------ Data extracts ------

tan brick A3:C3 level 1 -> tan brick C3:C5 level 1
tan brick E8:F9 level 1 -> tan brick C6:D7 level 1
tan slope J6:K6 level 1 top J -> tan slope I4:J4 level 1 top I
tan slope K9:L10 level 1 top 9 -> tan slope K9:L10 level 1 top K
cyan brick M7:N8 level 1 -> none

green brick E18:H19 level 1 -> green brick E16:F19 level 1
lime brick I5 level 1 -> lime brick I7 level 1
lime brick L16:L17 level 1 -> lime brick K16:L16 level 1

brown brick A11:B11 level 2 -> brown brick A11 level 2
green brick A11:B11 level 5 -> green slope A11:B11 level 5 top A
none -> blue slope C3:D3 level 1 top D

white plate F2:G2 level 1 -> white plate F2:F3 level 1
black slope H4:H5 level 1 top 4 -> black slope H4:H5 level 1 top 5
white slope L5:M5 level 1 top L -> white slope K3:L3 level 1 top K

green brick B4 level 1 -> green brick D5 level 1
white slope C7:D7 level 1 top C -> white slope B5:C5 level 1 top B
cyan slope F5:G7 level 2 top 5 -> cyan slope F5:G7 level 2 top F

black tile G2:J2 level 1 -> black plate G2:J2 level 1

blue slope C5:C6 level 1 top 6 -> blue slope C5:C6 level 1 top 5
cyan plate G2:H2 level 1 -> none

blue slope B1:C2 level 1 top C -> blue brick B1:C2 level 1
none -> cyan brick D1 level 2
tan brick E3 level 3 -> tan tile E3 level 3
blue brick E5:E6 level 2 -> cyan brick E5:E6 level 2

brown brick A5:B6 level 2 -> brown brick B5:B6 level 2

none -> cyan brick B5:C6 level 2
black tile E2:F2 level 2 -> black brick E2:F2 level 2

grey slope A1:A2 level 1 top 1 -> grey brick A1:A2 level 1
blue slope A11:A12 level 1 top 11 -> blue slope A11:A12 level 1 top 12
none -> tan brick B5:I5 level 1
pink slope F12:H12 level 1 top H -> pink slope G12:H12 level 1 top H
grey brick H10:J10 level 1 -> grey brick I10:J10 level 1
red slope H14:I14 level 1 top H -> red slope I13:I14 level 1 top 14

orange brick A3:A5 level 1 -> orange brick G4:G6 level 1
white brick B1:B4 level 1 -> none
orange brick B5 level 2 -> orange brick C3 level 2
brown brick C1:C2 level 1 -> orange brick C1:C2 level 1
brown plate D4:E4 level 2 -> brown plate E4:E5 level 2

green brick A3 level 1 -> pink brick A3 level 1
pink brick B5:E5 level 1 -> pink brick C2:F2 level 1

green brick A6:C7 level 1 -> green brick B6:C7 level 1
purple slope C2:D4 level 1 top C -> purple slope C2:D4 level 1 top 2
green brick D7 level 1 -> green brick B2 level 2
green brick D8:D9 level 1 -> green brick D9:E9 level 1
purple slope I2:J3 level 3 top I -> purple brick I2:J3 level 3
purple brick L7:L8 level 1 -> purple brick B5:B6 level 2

------

Task goal =>
Would you retype exactly the lines above, from the line with "brown brick A11:B11" to the line with "blue slope A11:A12 level 1 top 11", with both end lines kept and nothing more?

Answer for this exercise =>
brown brick A11:B11 level 2 -> brown brick A11 level 2
green brick A11:B11 level 5 -> green slope A11:B11 level 5 top A
none -> blue slope C3:D3 level 1 top D

white plate F2:G2 level 1 -> white plate F2:F3 level 1
black slope H4:H5 level 1 top 4 -> black slope H4:H5 level 1 top 5
white slope L5:M5 level 1 top L -> white slope K3:L3 level 1 top K

green brick B4 level 1 -> green brick D5 level 1
white slope C7:D7 level 1 top C -> white slope B5:C5 level 1 top B
cyan slope F5:G7 level 2 top 5 -> cyan slope F5:G7 level 2 top F

black tile G2:J2 level 1 -> black plate G2:J2 level 1

blue slope C5:C6 level 1 top 6 -> blue slope C5:C6 level 1 top 5
cyan plate G2:H2 level 1 -> none

blue slope B1:C2 level 1 top C -> blue brick B1:C2 level 1
none -> cyan brick D1 level 2
tan brick E3 level 3 -> tan tile E3 level 3
blue brick E5:E6 level 2 -> cyan brick E5:E6 level 2

brown brick A5:B6 level 2 -> brown brick B5:B6 level 2

none -> cyan brick B5:C6 level 2
black tile E2:F2 level 2 -> black brick E2:F2 level 2

grey slope A1:A2 level 1 top 1 -> grey brick A1:A2 level 1
blue slope A11:A12 level 1 top 11 -> blue slope A11:A12 level 1 top 12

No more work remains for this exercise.